### Work instruction
Set down each line from the line holding "green gift [431,296,485,355] -> none" to the last line of the entries below, exactly, with both ends included and without pictures.

### Records for the task
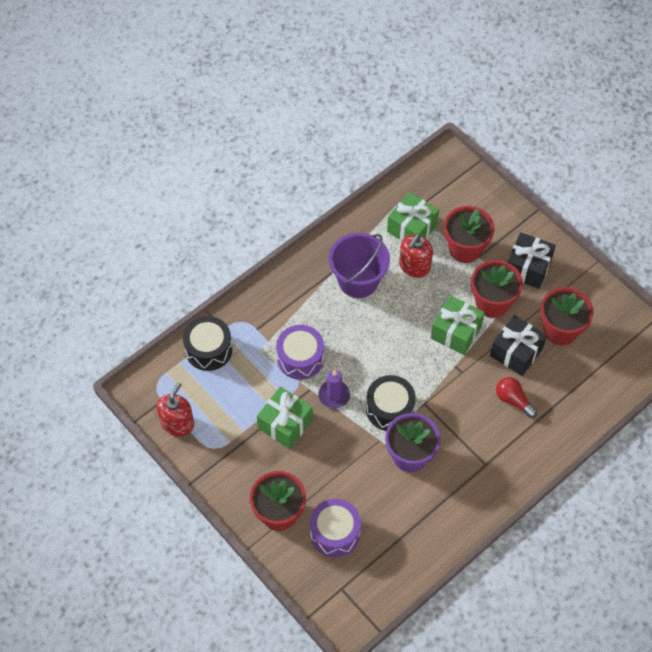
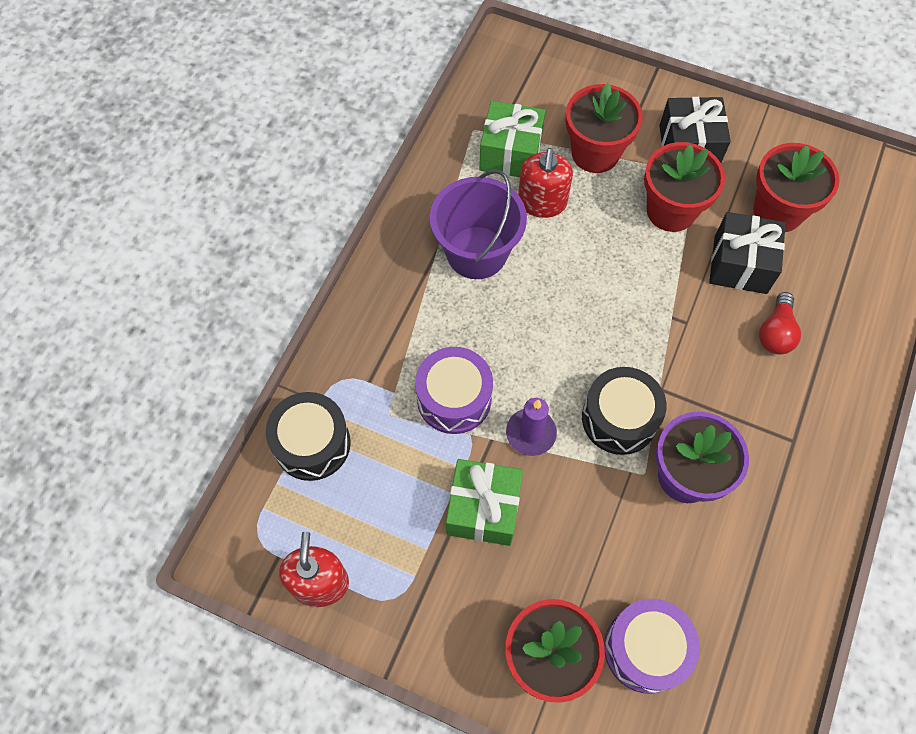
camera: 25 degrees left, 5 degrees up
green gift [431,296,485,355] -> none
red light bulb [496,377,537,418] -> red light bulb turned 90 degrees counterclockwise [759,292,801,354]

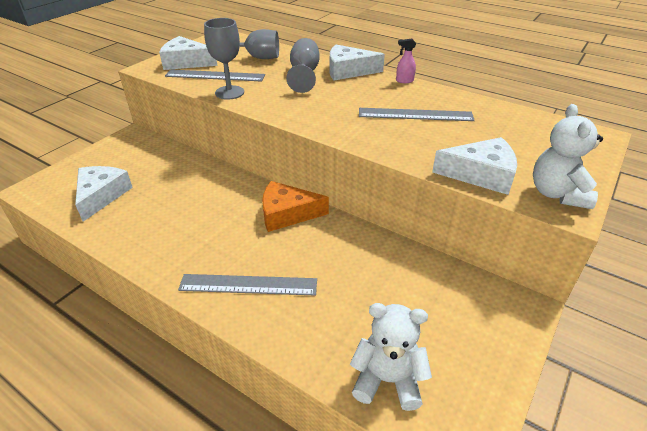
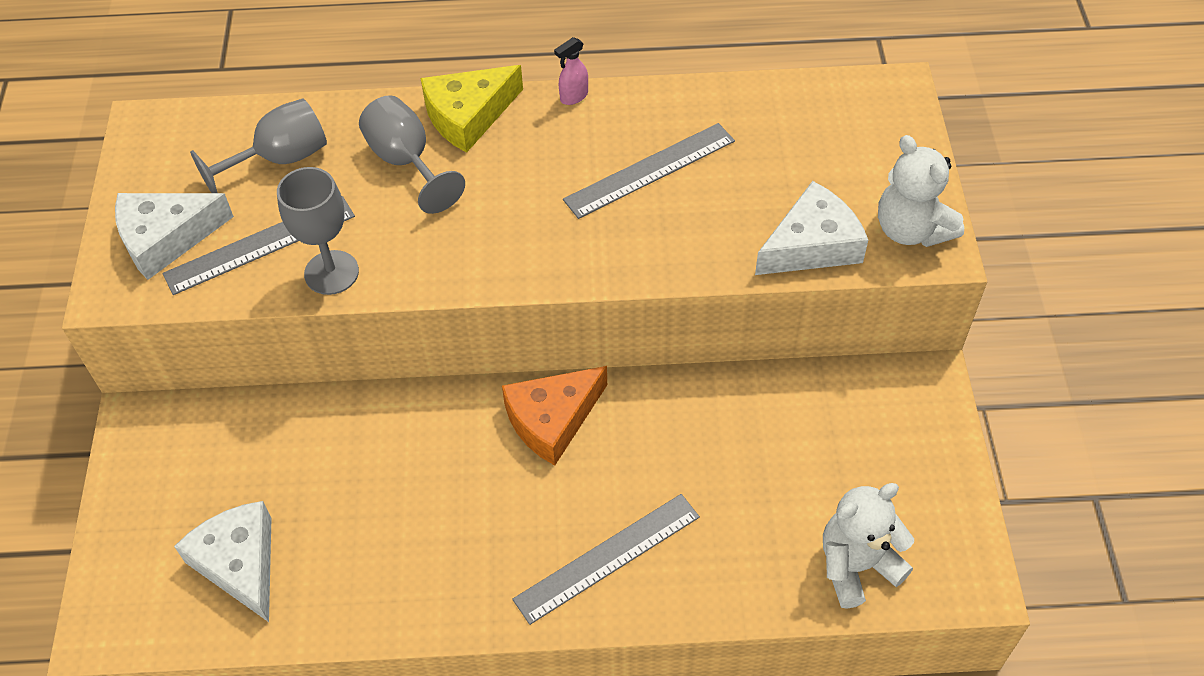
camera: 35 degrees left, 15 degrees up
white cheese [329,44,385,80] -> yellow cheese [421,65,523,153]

### Written response
green gift [431,296,485,355] -> none
red light bulb [496,377,537,418] -> red light bulb turned 90 degrees counterclockwise [759,292,801,354]

camera: 35 degrees left, 15 degrees up
white cheese [329,44,385,80] -> yellow cheese [421,65,523,153]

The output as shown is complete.